Assignment: Set down exactly the lines in the records below that run from the line with "brown_gododek (no. 1 from left), shifted" to the line with "PURPLE FLASHLIGHT [702", inclusive, and nothing more.

Records from a data collection:

┌────────

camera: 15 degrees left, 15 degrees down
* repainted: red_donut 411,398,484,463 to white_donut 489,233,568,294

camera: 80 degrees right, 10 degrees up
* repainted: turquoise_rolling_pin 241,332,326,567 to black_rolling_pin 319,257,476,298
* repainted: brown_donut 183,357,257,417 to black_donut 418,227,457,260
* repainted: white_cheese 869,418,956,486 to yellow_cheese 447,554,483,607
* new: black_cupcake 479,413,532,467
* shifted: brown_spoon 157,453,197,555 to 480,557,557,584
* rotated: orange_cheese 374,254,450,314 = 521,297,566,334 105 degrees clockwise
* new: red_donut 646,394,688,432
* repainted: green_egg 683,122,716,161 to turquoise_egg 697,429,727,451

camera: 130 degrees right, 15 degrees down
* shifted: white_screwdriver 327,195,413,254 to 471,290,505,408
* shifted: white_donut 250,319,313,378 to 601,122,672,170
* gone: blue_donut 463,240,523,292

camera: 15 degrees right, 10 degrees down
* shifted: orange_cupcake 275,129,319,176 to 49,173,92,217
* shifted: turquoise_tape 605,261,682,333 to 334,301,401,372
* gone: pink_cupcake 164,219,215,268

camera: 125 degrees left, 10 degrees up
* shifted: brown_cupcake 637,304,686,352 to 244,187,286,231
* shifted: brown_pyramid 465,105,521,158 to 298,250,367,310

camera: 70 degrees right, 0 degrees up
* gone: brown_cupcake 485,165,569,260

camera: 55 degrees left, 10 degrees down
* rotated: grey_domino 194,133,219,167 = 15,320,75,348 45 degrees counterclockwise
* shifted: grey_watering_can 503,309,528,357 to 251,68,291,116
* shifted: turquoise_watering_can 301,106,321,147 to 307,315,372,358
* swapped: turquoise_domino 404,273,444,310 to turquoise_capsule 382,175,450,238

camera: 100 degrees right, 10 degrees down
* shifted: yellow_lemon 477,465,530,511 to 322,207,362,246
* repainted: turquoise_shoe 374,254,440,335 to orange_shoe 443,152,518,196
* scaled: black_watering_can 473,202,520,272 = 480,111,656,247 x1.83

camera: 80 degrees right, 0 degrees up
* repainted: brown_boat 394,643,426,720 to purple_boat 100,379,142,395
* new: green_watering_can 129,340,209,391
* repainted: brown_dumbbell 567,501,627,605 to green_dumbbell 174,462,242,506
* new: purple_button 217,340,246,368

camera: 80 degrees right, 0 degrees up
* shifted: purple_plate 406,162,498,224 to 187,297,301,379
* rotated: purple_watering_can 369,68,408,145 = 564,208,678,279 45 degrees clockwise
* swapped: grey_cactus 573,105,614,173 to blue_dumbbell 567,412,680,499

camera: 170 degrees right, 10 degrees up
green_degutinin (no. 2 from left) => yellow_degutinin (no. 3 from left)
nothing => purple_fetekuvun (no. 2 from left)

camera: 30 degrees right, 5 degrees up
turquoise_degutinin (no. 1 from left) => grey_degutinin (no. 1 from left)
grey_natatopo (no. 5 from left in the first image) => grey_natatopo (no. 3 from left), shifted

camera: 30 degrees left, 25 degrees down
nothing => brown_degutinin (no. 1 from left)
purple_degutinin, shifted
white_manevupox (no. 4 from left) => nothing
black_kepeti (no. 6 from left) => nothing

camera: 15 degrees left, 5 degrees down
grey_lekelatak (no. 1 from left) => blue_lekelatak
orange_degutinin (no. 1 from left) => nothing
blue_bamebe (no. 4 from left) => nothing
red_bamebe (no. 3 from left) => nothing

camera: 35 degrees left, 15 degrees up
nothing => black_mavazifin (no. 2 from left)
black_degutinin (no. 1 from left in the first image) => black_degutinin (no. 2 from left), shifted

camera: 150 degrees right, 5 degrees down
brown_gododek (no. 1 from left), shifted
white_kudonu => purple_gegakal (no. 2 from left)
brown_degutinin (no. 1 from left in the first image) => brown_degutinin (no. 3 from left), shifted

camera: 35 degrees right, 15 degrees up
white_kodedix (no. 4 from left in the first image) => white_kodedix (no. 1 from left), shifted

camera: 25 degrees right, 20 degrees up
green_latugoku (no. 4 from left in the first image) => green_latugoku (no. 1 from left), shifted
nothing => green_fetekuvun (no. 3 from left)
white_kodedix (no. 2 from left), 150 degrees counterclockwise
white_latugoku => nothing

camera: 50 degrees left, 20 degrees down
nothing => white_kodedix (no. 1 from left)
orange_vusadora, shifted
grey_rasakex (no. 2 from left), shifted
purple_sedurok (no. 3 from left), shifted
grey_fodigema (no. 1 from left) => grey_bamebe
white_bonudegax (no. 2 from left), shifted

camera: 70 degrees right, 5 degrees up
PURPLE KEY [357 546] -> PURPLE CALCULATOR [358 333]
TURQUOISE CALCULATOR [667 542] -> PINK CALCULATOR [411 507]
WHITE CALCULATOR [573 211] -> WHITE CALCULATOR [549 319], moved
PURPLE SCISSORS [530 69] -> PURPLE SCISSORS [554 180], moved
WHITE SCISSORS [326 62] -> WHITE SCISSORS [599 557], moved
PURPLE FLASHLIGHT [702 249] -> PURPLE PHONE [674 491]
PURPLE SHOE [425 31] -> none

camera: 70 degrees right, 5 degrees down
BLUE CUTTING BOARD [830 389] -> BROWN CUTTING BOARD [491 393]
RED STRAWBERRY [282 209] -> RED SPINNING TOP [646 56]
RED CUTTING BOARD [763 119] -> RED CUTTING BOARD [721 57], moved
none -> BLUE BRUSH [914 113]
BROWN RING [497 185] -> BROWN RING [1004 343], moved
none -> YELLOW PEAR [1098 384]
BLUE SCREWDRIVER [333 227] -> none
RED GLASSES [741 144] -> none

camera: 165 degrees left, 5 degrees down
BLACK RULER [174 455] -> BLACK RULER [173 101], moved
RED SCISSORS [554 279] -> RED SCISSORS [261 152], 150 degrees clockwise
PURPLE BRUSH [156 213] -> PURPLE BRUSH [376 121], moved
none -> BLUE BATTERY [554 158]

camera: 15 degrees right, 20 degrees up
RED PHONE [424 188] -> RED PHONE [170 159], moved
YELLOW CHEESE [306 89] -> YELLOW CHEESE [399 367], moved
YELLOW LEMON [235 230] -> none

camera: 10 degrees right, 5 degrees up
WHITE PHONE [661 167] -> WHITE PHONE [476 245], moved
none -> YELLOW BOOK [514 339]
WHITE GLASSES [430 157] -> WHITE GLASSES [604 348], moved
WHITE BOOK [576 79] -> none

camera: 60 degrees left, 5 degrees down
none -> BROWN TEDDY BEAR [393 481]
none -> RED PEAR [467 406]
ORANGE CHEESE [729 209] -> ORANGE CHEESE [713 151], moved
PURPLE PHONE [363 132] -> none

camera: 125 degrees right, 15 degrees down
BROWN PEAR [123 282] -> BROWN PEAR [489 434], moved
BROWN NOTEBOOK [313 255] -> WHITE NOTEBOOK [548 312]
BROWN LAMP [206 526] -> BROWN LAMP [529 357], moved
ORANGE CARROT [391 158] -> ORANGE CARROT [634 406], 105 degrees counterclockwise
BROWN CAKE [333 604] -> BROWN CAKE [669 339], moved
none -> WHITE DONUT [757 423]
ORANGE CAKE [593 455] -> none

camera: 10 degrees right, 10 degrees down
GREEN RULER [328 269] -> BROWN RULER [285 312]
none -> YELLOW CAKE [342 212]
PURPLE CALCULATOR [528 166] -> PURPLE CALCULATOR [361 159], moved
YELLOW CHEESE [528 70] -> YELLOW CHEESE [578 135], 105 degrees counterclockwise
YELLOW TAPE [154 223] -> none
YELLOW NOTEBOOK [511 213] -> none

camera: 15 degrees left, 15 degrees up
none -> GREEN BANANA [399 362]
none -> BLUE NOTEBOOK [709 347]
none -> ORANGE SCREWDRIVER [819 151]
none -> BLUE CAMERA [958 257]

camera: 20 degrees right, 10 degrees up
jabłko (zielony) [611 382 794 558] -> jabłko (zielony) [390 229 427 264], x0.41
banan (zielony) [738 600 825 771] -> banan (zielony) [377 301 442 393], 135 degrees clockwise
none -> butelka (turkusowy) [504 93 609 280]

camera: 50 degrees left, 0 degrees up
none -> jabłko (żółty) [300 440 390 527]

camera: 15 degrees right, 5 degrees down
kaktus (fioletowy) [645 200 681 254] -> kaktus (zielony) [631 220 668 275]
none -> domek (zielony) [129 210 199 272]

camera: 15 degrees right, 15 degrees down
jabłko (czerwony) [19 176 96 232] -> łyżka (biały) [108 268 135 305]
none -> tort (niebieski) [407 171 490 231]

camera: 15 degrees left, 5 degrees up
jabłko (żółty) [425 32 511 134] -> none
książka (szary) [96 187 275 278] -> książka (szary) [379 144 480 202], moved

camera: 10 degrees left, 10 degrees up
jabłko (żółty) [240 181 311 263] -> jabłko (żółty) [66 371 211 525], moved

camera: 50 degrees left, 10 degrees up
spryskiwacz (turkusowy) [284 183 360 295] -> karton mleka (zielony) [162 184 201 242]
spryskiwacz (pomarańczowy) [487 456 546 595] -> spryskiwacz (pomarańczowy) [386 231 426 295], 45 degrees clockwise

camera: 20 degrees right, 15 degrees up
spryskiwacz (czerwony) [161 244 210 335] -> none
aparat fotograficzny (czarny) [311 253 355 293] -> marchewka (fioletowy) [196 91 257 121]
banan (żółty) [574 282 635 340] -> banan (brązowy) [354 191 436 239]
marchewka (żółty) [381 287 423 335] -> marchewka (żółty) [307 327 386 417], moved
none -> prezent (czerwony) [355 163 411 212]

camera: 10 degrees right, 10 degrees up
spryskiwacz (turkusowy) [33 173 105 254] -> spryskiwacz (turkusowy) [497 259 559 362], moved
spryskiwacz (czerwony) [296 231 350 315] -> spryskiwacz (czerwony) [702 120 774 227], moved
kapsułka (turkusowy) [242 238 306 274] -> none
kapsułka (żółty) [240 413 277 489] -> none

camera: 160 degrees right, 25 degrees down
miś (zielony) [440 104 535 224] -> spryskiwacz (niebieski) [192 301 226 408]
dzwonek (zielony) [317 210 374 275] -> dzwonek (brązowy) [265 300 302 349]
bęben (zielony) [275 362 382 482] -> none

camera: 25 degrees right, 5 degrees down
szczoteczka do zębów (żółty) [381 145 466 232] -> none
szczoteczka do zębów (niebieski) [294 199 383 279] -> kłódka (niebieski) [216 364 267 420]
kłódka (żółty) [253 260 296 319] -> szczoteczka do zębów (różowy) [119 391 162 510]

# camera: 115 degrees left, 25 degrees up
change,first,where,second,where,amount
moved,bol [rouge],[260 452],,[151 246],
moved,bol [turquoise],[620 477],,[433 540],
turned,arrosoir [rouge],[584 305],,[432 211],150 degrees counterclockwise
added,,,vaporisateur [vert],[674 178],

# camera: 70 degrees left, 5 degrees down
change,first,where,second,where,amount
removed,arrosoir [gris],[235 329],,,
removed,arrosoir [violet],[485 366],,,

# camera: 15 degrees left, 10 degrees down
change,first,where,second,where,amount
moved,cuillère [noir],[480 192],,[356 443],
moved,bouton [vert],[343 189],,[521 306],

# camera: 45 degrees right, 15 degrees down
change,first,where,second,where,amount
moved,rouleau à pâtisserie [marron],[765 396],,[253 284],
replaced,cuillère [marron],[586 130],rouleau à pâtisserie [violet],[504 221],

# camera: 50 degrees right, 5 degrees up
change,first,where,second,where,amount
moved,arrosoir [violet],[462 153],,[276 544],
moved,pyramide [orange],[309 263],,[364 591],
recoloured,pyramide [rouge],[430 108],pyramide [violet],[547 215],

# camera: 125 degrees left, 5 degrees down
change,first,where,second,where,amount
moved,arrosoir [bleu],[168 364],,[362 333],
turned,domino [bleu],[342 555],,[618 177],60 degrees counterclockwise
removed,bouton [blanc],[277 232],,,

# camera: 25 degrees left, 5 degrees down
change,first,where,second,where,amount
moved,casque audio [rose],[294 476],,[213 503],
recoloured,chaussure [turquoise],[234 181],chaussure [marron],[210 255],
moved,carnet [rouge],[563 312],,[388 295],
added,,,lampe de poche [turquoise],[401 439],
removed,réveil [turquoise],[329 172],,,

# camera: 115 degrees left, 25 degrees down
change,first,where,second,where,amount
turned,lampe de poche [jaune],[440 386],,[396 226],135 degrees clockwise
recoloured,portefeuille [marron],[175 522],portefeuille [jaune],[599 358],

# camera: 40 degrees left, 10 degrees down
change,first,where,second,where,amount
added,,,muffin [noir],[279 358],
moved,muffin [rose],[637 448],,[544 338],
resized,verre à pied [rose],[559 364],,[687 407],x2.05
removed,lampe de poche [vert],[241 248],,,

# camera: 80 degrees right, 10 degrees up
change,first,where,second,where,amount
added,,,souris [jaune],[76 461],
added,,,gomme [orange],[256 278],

└────────

Response:
brown_gododek (no. 1 from left), shifted
white_kudonu => purple_gegakal (no. 2 from left)
brown_degutinin (no. 1 from left in the first image) => brown_degutinin (no. 3 from left), shifted

camera: 35 degrees right, 15 degrees up
white_kodedix (no. 4 from left in the first image) => white_kodedix (no. 1 from left), shifted

camera: 25 degrees right, 20 degrees up
green_latugoku (no. 4 from left in the first image) => green_latugoku (no. 1 from left), shifted
nothing => green_fetekuvun (no. 3 from left)
white_kodedix (no. 2 from left), 150 degrees counterclockwise
white_latugoku => nothing

camera: 50 degrees left, 20 degrees down
nothing => white_kodedix (no. 1 from left)
orange_vusadora, shifted
grey_rasakex (no. 2 from left), shifted
purple_sedurok (no. 3 from left), shifted
grey_fodigema (no. 1 from left) => grey_bamebe
white_bonudegax (no. 2 from left), shifted

camera: 70 degrees right, 5 degrees up
PURPLE KEY [357 546] -> PURPLE CALCULATOR [358 333]
TURQUOISE CALCULATOR [667 542] -> PINK CALCULATOR [411 507]
WHITE CALCULATOR [573 211] -> WHITE CALCULATOR [549 319], moved
PURPLE SCISSORS [530 69] -> PURPLE SCISSORS [554 180], moved
WHITE SCISSORS [326 62] -> WHITE SCISSORS [599 557], moved
PURPLE FLASHLIGHT [702 249] -> PURPLE PHONE [674 491]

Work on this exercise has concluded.